• **Task instructions**
Go through the records underneath and count the lines that include the string "MATRIX". Give nothing but the number.

• **Given entries**
== Segment start ==

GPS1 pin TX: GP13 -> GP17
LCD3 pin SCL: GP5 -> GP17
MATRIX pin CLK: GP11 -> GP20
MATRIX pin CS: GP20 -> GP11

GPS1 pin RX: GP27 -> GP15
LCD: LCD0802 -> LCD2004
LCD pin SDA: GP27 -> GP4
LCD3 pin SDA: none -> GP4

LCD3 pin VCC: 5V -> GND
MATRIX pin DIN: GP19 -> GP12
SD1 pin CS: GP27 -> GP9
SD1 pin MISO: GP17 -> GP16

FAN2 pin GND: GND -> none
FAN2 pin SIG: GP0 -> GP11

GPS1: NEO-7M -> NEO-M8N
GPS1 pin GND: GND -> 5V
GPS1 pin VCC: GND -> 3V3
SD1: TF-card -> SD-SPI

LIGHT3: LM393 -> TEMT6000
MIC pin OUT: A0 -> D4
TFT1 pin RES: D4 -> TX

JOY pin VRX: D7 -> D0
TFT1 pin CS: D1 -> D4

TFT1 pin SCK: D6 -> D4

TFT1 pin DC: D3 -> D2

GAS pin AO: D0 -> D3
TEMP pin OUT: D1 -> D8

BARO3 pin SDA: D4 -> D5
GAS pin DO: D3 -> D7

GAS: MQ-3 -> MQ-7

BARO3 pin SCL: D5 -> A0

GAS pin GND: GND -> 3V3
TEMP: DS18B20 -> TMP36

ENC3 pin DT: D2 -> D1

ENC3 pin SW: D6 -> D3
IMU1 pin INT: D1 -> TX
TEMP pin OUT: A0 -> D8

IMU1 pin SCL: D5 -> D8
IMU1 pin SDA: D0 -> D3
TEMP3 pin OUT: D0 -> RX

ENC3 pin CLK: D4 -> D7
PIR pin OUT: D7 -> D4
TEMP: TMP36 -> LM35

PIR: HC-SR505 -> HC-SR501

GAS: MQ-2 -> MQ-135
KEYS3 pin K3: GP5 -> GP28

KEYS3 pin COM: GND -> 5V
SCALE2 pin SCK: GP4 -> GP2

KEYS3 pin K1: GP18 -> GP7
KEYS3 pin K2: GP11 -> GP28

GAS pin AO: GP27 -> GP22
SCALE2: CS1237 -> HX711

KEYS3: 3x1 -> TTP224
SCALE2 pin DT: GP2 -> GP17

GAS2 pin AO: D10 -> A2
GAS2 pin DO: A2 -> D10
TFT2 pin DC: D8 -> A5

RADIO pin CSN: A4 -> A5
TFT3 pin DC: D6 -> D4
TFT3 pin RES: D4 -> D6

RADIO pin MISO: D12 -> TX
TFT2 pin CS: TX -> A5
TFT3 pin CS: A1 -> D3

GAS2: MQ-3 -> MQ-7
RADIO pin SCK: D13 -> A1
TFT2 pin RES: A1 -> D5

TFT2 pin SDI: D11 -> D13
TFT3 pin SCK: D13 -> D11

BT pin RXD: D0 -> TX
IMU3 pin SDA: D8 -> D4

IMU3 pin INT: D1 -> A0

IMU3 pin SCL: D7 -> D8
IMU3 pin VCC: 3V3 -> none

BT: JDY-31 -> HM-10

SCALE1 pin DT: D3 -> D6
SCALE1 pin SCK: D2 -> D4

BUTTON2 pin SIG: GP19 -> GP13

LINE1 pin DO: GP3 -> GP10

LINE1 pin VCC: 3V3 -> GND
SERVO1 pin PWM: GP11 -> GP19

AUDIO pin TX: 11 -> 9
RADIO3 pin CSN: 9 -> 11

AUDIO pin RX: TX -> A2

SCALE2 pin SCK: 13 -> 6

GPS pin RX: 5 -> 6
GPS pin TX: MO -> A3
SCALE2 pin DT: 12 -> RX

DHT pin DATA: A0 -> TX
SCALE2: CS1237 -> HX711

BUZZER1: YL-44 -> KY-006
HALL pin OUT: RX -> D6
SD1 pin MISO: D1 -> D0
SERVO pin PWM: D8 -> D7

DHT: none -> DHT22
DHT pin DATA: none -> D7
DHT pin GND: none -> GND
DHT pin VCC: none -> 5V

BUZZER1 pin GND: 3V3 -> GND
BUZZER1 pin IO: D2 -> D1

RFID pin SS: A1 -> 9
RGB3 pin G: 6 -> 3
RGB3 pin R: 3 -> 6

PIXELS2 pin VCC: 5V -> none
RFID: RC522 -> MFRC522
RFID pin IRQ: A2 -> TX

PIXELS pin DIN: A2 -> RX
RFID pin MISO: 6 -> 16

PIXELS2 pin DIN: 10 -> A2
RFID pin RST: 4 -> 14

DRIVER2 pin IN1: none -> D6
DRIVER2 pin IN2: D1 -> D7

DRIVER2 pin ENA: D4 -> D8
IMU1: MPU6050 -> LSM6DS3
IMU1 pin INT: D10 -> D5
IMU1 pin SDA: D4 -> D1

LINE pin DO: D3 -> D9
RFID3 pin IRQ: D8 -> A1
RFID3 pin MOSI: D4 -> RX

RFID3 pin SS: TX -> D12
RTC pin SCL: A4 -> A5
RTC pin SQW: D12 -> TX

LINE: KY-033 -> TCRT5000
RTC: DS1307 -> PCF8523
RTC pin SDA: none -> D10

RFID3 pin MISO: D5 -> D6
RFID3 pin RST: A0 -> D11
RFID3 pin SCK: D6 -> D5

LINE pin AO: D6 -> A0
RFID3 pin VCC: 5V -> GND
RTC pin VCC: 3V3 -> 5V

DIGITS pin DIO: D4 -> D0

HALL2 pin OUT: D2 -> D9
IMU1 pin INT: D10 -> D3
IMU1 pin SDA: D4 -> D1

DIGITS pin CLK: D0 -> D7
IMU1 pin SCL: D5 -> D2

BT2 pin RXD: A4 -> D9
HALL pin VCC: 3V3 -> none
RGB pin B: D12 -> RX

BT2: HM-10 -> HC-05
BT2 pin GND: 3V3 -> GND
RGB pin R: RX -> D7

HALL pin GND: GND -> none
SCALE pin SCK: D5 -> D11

== Segment end ==

• **Result**
3